* _EXERCISE DIRECTIONS_:
Write out the lines below once more, exactly as they appear. Do not include pictures.

* _MATERIAL TO PROCESS_:

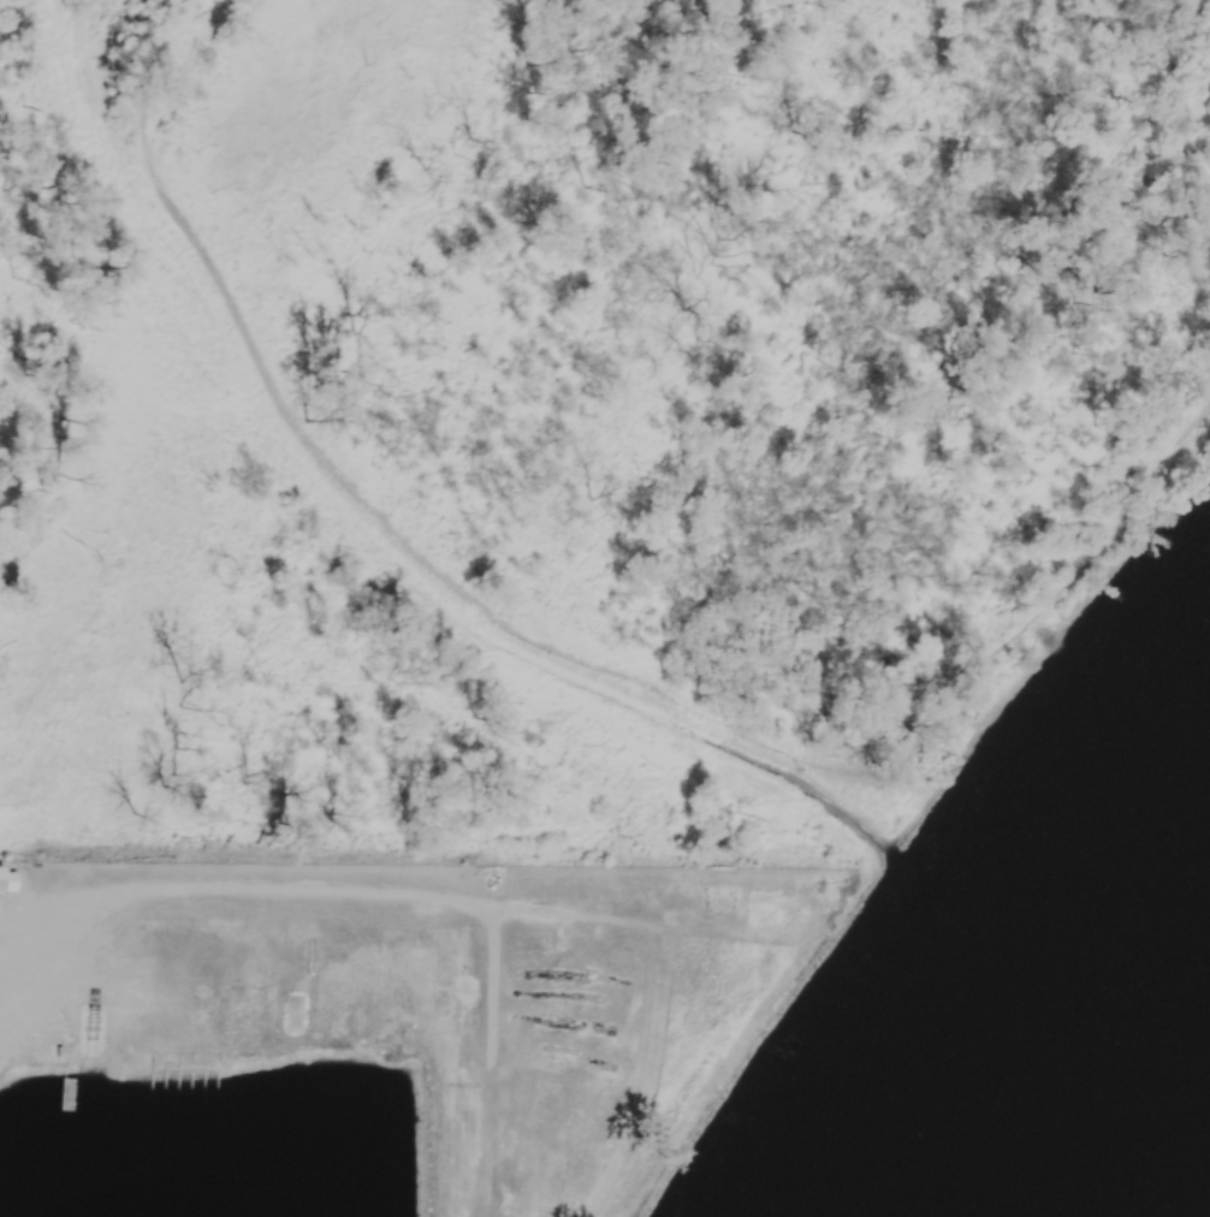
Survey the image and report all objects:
park: (574, 414)
road: (576, 658)
building: (5, 878)
road: (272, 887)
road: (37, 915)
road: (586, 917)
road: (37, 958)
road: (487, 1058)
river: (1088, 1068)
building: (211, 1207)

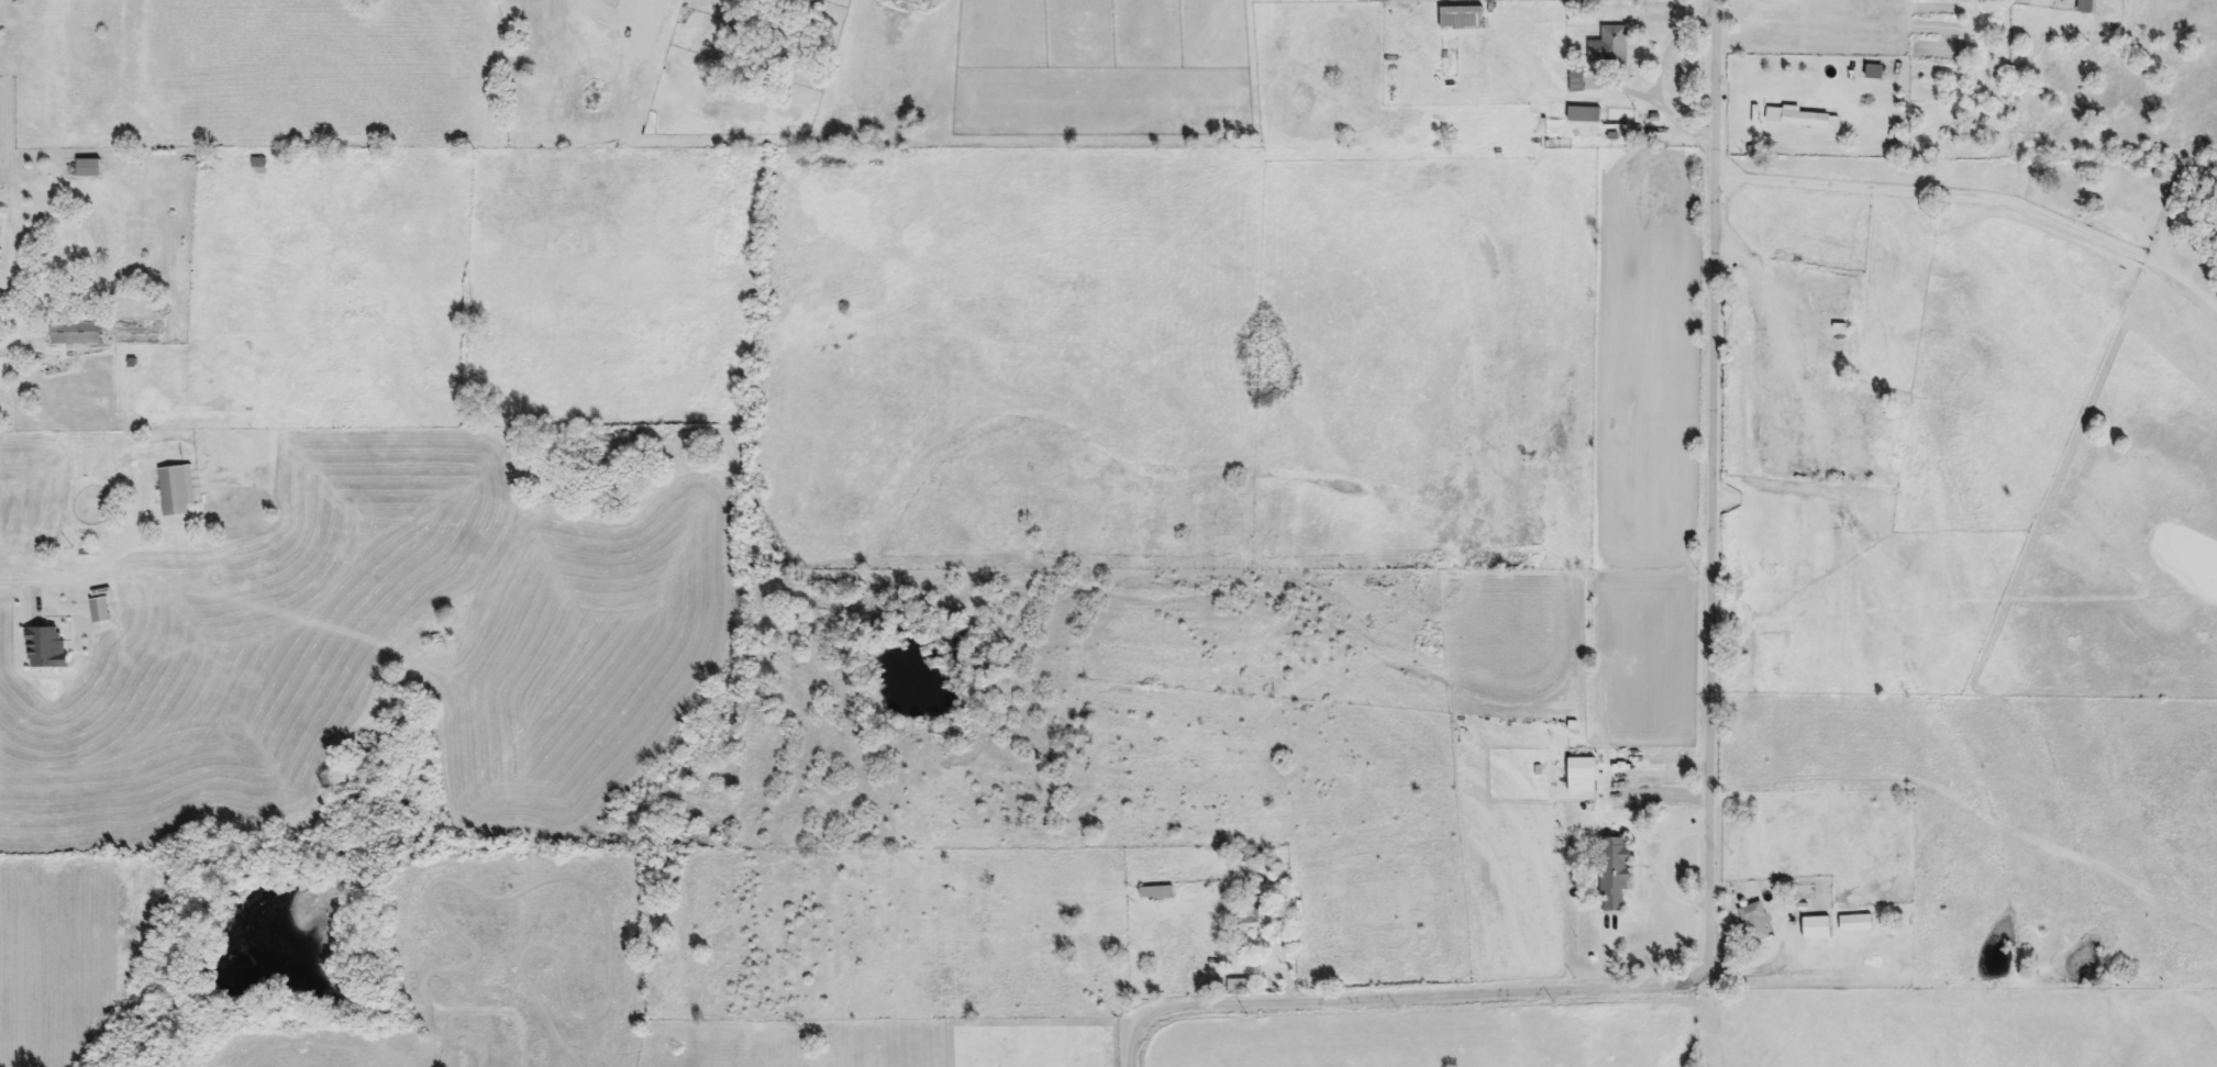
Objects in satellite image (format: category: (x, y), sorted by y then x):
building: (1462, 20)
road: (1671, 45)
building: (1609, 48)
building: (1876, 73)
building: (1576, 81)
road: (1664, 106)
building: (1584, 115)
building: (1801, 120)
building: (258, 163)
building: (90, 169)
road: (1963, 191)
building: (79, 334)
building: (179, 491)
road: (85, 573)
building: (101, 611)
road: (1708, 799)
building: (1242, 858)
road: (1658, 864)
building: (1615, 875)
building: (1156, 893)
building: (1256, 922)
building: (1757, 923)
building: (1819, 927)
road: (1608, 956)
road: (1742, 973)
building: (1242, 987)

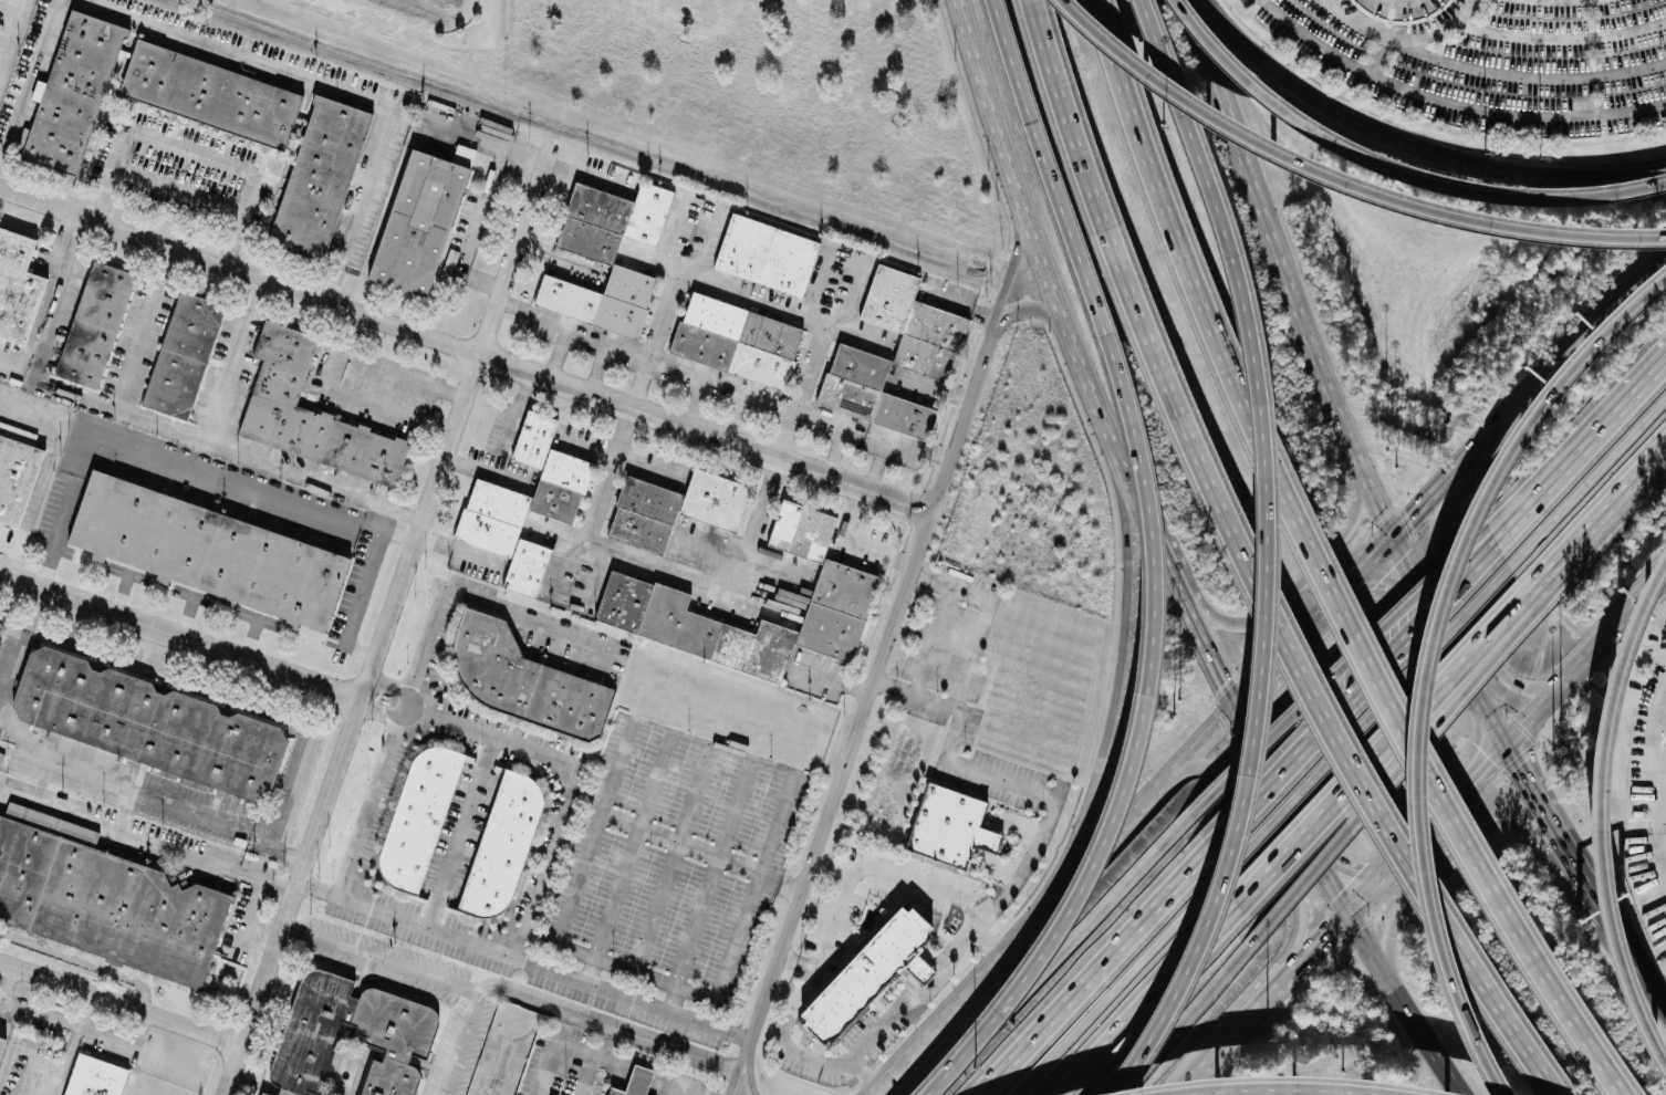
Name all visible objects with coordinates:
road: (1331, 4)
road: (8, 25)
road: (1441, 30)
road: (1561, 37)
road: (238, 53)
road: (1486, 69)
road: (28, 81)
building: (73, 91)
building: (210, 94)
road: (1452, 101)
road: (1417, 139)
road: (190, 151)
road: (1001, 164)
road: (1387, 168)
building: (319, 175)
road: (1343, 179)
road: (176, 189)
road: (359, 203)
building: (417, 221)
road: (671, 234)
road: (705, 236)
building: (607, 251)
building: (765, 253)
road: (1185, 266)
road: (1005, 274)
building: (17, 286)
road: (753, 291)
road: (1129, 292)
road: (57, 298)
road: (43, 299)
road: (1023, 306)
road: (531, 313)
building: (94, 324)
building: (736, 340)
road: (465, 348)
road: (628, 350)
building: (925, 350)
road: (556, 352)
building: (182, 355)
road: (227, 358)
road: (599, 368)
road: (129, 370)
road: (403, 372)
road: (700, 374)
road: (1329, 382)
road: (933, 389)
road: (1085, 390)
road: (353, 393)
road: (73, 395)
road: (735, 403)
road: (517, 406)
building: (309, 413)
road: (842, 428)
road: (1574, 431)
road: (891, 440)
road: (1579, 443)
road: (587, 444)
road: (783, 457)
road: (175, 459)
road: (1134, 461)
road: (483, 465)
road: (43, 466)
road: (609, 470)
building: (16, 471)
road: (1589, 477)
road: (310, 479)
road: (1637, 490)
building: (524, 503)
building: (673, 507)
road: (1142, 520)
traffic signals: (1391, 527)
road: (854, 542)
road: (7, 546)
building: (208, 550)
road: (1270, 554)
road: (1569, 559)
road: (1574, 561)
road: (125, 572)
road: (1302, 576)
traffic signals: (1366, 581)
road: (1384, 581)
building: (843, 582)
road: (357, 590)
road: (119, 592)
road: (189, 594)
road: (476, 599)
road: (1463, 608)
road: (981, 613)
road: (183, 614)
road: (256, 618)
road: (385, 620)
road: (180, 636)
road: (248, 638)
road: (933, 639)
road: (1200, 643)
road: (19, 644)
road: (1433, 658)
road: (1586, 660)
road: (1264, 661)
road: (1336, 671)
building: (521, 680)
road: (871, 685)
road: (1351, 697)
road: (367, 700)
road: (1110, 701)
traffic signals: (1226, 701)
road: (1662, 703)
road: (430, 704)
road: (1390, 713)
road: (1367, 718)
road: (1659, 718)
building: (149, 724)
road: (16, 734)
road: (502, 738)
traffic signals: (1506, 747)
road: (1383, 754)
road: (1343, 756)
road: (1260, 763)
road: (616, 764)
road: (1397, 770)
road: (1479, 775)
road: (999, 776)
road: (292, 788)
road: (1537, 797)
road: (171, 802)
road: (1606, 813)
road: (366, 814)
building: (418, 815)
building: (949, 824)
road: (461, 830)
road: (146, 840)
road: (1273, 842)
building: (502, 843)
road: (628, 855)
road: (674, 858)
road: (543, 860)
road: (1399, 861)
road: (1340, 863)
road: (873, 865)
road: (1432, 866)
traffic signals: (1354, 868)
road: (1319, 871)
road: (1588, 880)
road: (707, 882)
building: (102, 896)
road: (248, 911)
traffic signals: (1344, 918)
road: (1318, 945)
road: (580, 951)
road: (1637, 956)
road: (378, 957)
road: (82, 959)
road: (523, 959)
road: (1656, 963)
road: (1047, 964)
building: (865, 972)
road: (1094, 974)
road: (6, 976)
road: (1115, 985)
road: (916, 993)
road: (1565, 994)
road: (121, 1001)
road: (1150, 1003)
road: (9, 1004)
road: (1397, 1007)
road: (1256, 1012)
road: (1185, 1014)
road: (1499, 1014)
road: (994, 1015)
road: (607, 1024)
building: (0, 1036)
road: (122, 1039)
building: (349, 1039)
road: (606, 1041)
road: (69, 1042)
road: (461, 1043)
road: (549, 1048)
road: (793, 1051)
road: (596, 1054)
road: (616, 1061)
road: (500, 1066)
road: (740, 1067)
road: (751, 1068)
road: (642, 1070)
road: (1200, 1072)
road: (584, 1073)
building: (92, 1076)
building: (633, 1081)
road: (668, 1081)
road: (1283, 1088)
road: (682, 1091)
road: (693, 1091)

* _WRITTEN RESPONSE_:
Survey the image and report all objects:
park: (574, 414)
road: (576, 658)
building: (5, 878)
road: (272, 887)
road: (37, 915)
road: (586, 917)
road: (37, 958)
road: (487, 1058)
river: (1088, 1068)
building: (211, 1207)

Objects in satellite image (format: category: (x, y), sorted by y then x):
building: (1462, 20)
road: (1671, 45)
building: (1609, 48)
building: (1876, 73)
building: (1576, 81)
road: (1664, 106)
building: (1584, 115)
building: (1801, 120)
building: (258, 163)
building: (90, 169)
road: (1963, 191)
building: (79, 334)
building: (179, 491)
road: (85, 573)
building: (101, 611)
road: (1708, 799)
building: (1242, 858)
road: (1658, 864)
building: (1615, 875)
building: (1156, 893)
building: (1256, 922)
building: (1757, 923)
building: (1819, 927)
road: (1608, 956)
road: (1742, 973)
building: (1242, 987)

Name all visible objects with coordinates:
road: (1331, 4)
road: (8, 25)
road: (1441, 30)
road: (1561, 37)
road: (238, 53)
road: (1486, 69)
road: (28, 81)
building: (73, 91)
building: (210, 94)
road: (1452, 101)
road: (1417, 139)
road: (190, 151)
road: (1001, 164)
road: (1387, 168)
building: (319, 175)
road: (1343, 179)
road: (176, 189)
road: (359, 203)
building: (417, 221)
road: (671, 234)
road: (705, 236)
building: (607, 251)
building: (765, 253)
road: (1185, 266)
road: (1005, 274)
building: (17, 286)
road: (753, 291)
road: (1129, 292)
road: (57, 298)
road: (43, 299)
road: (1023, 306)
road: (531, 313)
building: (94, 324)
building: (736, 340)
road: (465, 348)
road: (628, 350)
building: (925, 350)
road: (556, 352)
building: (182, 355)
road: (227, 358)
road: (599, 368)
road: (129, 370)
road: (403, 372)
road: (700, 374)
road: (1329, 382)
road: (933, 389)
road: (1085, 390)
road: (353, 393)
road: (73, 395)
road: (735, 403)
road: (517, 406)
building: (309, 413)
road: (842, 428)
road: (1574, 431)
road: (891, 440)
road: (1579, 443)
road: (587, 444)
road: (783, 457)
road: (175, 459)
road: (1134, 461)
road: (483, 465)
road: (43, 466)
road: (609, 470)
building: (16, 471)
road: (1589, 477)
road: (310, 479)
road: (1637, 490)
building: (524, 503)
building: (673, 507)
road: (1142, 520)
traffic signals: (1391, 527)
road: (854, 542)
road: (7, 546)
building: (208, 550)
road: (1270, 554)
road: (1569, 559)
road: (1574, 561)
road: (125, 572)
road: (1302, 576)
traffic signals: (1366, 581)
road: (1384, 581)
building: (843, 582)
road: (357, 590)
road: (119, 592)
road: (189, 594)
road: (476, 599)
road: (1463, 608)
road: (981, 613)
road: (183, 614)
road: (256, 618)
road: (385, 620)
road: (180, 636)
road: (248, 638)
road: (933, 639)
road: (1200, 643)
road: (19, 644)
road: (1433, 658)
road: (1586, 660)
road: (1264, 661)
road: (1336, 671)
building: (521, 680)
road: (871, 685)
road: (1351, 697)
road: (367, 700)
road: (1110, 701)
traffic signals: (1226, 701)
road: (1662, 703)
road: (430, 704)
road: (1390, 713)
road: (1367, 718)
road: (1659, 718)
building: (149, 724)
road: (16, 734)
road: (502, 738)
traffic signals: (1506, 747)
road: (1383, 754)
road: (1343, 756)
road: (1260, 763)
road: (616, 764)
road: (1397, 770)
road: (1479, 775)
road: (999, 776)
road: (292, 788)
road: (1537, 797)
road: (171, 802)
road: (1606, 813)
road: (366, 814)
building: (418, 815)
building: (949, 824)
road: (461, 830)
road: (146, 840)
road: (1273, 842)
building: (502, 843)
road: (628, 855)
road: (674, 858)
road: (543, 860)
road: (1399, 861)
road: (1340, 863)
road: (873, 865)
road: (1432, 866)
traffic signals: (1354, 868)
road: (1319, 871)
road: (1588, 880)
road: (707, 882)
building: (102, 896)
road: (248, 911)
traffic signals: (1344, 918)
road: (1318, 945)
road: (580, 951)
road: (1637, 956)
road: (378, 957)
road: (82, 959)
road: (523, 959)
road: (1656, 963)
road: (1047, 964)
building: (865, 972)
road: (1094, 974)
road: (6, 976)
road: (1115, 985)
road: (916, 993)
road: (1565, 994)
road: (121, 1001)
road: (1150, 1003)
road: (9, 1004)
road: (1397, 1007)
road: (1256, 1012)
road: (1185, 1014)
road: (1499, 1014)
road: (994, 1015)
road: (607, 1024)
building: (0, 1036)
road: (122, 1039)
building: (349, 1039)
road: (606, 1041)
road: (69, 1042)
road: (461, 1043)
road: (549, 1048)
road: (793, 1051)
road: (596, 1054)
road: (616, 1061)
road: (500, 1066)
road: (740, 1067)
road: (751, 1068)
road: (642, 1070)
road: (1200, 1072)
road: (584, 1073)
building: (92, 1076)
building: (633, 1081)
road: (668, 1081)
road: (1283, 1088)
road: (682, 1091)
road: (693, 1091)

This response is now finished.